── ENTRIES SUPPLIED ──

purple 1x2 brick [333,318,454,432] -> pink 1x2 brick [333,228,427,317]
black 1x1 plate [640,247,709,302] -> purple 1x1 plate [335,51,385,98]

───
── ENTRIES SUPPLIED ──

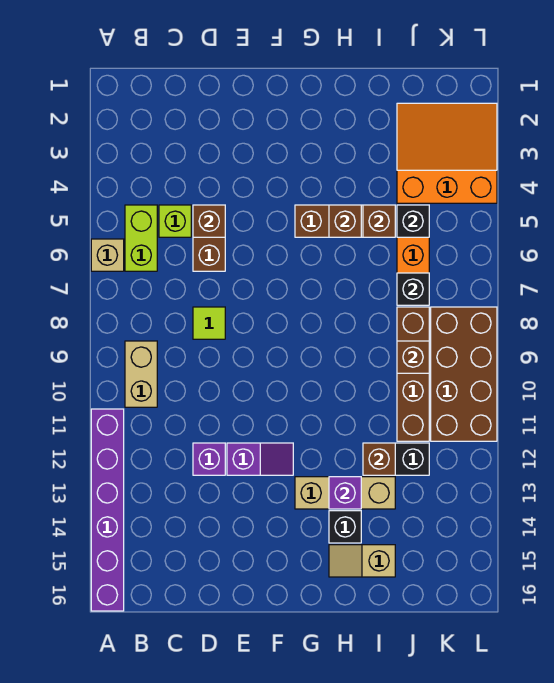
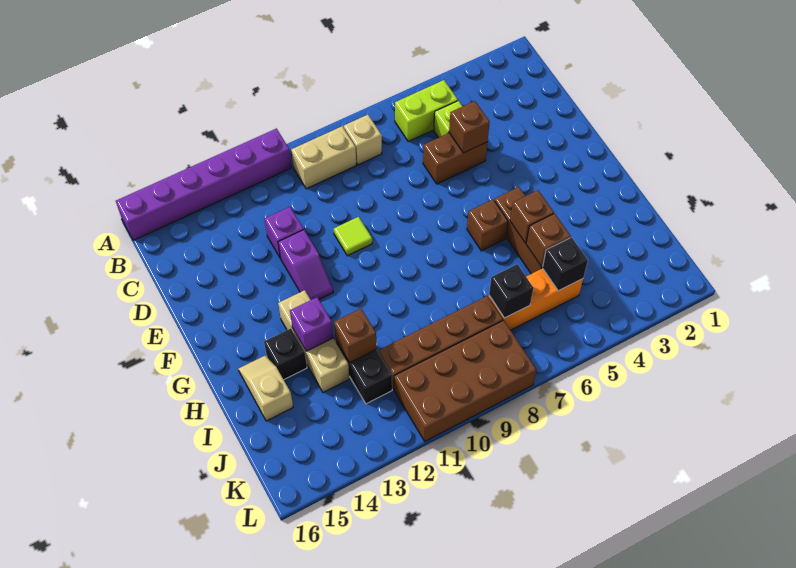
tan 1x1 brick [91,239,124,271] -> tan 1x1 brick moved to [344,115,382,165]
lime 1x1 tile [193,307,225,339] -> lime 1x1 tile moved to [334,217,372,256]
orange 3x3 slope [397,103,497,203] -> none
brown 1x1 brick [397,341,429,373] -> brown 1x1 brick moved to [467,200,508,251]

───

● WHAT THE TASK ASKS:
Your task is to gather all lines from the entries above that hold the word "moved".

● ANSWER:
tan 1x1 brick [91,239,124,271] -> tan 1x1 brick moved to [344,115,382,165]
lime 1x1 tile [193,307,225,339] -> lime 1x1 tile moved to [334,217,372,256]
brown 1x1 brick [397,341,429,373] -> brown 1x1 brick moved to [467,200,508,251]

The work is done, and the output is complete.